» TASK REQUIREMENTS: Down to the last line, restate the records below word for word, dropping every image.

» RECORDS PROVIDED:
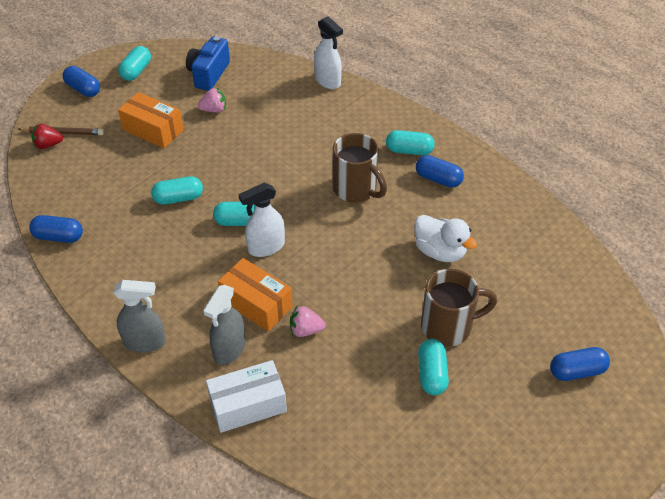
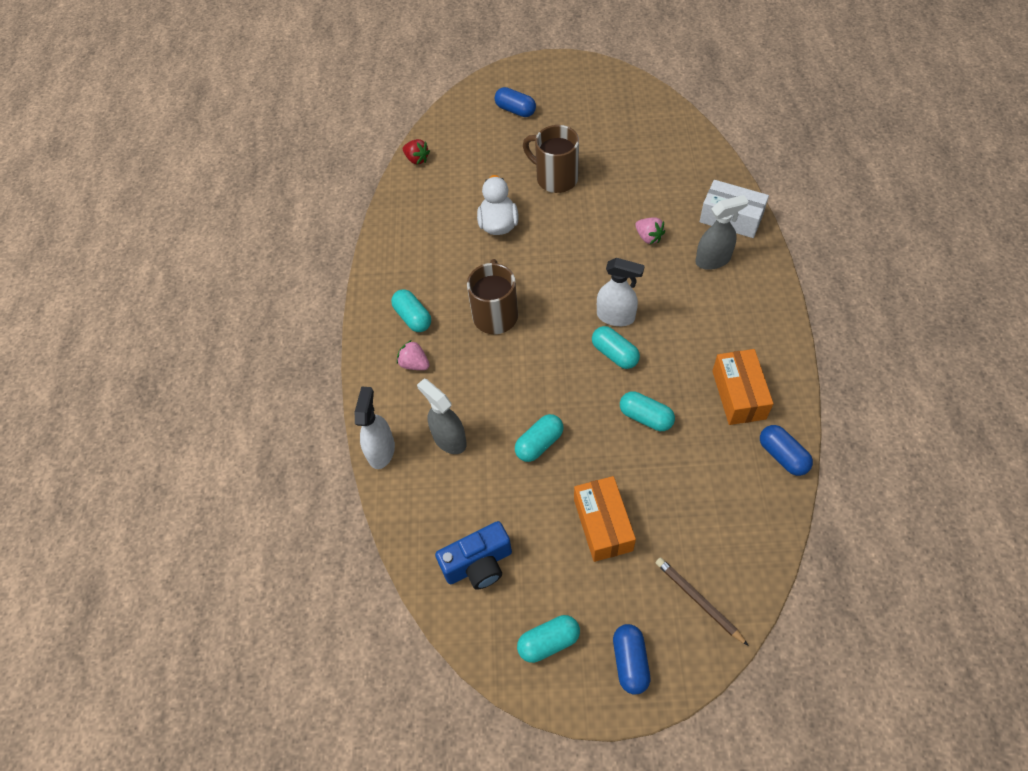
camera: 130 degrees left, 10 degrees up
(48, 145) = (725, 594): red strawberry -> red strawberry (417, 159)
(145, 342) = (770, 305): grey spray bottle -> grey spray bottle (449, 439)
(214, 110) = (521, 503): pink strawberry -> pink strawberry (414, 364)
(256, 304) = (665, 278): orange box -> orange box (738, 394)
(431, 374) = (598, 161): turquoise capsule -> turquoise capsule (539, 443)
(438, 179) = (426, 276): blue capsule -> none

» EXERCISE RESPONSE:
camera: 130 degrees left, 10 degrees up
(48, 145) = (725, 594): red strawberry -> red strawberry (417, 159)
(145, 342) = (770, 305): grey spray bottle -> grey spray bottle (449, 439)
(214, 110) = (521, 503): pink strawberry -> pink strawberry (414, 364)
(256, 304) = (665, 278): orange box -> orange box (738, 394)
(431, 374) = (598, 161): turquoise capsule -> turquoise capsule (539, 443)
(438, 179) = (426, 276): blue capsule -> none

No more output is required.